══ Material ══

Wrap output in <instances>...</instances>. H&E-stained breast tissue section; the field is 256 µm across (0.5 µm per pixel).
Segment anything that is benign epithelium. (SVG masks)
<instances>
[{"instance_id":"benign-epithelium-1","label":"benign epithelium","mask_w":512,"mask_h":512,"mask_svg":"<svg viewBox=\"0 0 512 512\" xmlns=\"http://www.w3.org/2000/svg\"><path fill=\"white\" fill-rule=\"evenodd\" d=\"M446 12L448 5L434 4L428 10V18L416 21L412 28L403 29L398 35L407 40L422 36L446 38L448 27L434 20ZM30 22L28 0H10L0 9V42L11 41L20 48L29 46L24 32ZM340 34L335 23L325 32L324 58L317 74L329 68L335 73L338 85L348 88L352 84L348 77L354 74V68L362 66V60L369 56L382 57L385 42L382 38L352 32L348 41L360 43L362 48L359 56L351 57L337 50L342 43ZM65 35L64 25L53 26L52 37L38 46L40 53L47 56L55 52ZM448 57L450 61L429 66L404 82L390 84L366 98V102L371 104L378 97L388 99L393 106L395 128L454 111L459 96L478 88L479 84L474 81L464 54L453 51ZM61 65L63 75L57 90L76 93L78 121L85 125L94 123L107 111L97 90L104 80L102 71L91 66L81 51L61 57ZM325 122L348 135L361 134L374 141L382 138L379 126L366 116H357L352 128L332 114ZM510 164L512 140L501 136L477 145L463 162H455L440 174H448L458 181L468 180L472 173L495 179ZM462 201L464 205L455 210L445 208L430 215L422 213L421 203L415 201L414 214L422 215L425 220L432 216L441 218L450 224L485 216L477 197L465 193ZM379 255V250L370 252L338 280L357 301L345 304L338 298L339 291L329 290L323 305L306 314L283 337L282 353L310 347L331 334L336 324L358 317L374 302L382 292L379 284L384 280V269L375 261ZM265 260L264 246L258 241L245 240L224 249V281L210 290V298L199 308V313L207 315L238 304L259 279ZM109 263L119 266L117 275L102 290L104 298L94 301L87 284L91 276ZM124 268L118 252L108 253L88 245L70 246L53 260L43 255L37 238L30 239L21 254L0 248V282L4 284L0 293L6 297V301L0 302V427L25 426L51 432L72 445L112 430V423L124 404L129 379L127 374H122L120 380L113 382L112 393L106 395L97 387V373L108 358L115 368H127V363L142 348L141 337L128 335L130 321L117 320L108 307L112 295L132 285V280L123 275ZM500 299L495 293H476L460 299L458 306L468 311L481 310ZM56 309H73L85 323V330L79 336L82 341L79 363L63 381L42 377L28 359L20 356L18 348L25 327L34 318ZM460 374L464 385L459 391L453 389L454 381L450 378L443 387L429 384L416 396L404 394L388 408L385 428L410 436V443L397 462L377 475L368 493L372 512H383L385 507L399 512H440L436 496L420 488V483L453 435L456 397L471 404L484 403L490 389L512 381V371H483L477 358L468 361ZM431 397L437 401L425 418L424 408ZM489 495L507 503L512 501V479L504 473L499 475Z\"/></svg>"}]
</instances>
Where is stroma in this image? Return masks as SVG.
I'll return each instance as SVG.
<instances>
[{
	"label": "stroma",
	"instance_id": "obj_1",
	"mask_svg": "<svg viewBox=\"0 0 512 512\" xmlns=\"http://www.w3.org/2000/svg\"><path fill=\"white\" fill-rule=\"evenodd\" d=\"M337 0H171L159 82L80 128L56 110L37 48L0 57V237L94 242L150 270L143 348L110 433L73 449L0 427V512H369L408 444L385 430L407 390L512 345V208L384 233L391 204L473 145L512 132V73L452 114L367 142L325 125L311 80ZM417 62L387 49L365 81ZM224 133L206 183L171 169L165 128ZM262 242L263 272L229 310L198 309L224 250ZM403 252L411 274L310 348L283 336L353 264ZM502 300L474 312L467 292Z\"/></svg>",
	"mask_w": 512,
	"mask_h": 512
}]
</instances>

═══

(Task instructions)
In the listing above, locate each line with "masks" and copy it.

(Result for this exercise)
Segment anything that is benign epithelium. (SVG masks)
Where is stroma in this image? Return masks as SVG.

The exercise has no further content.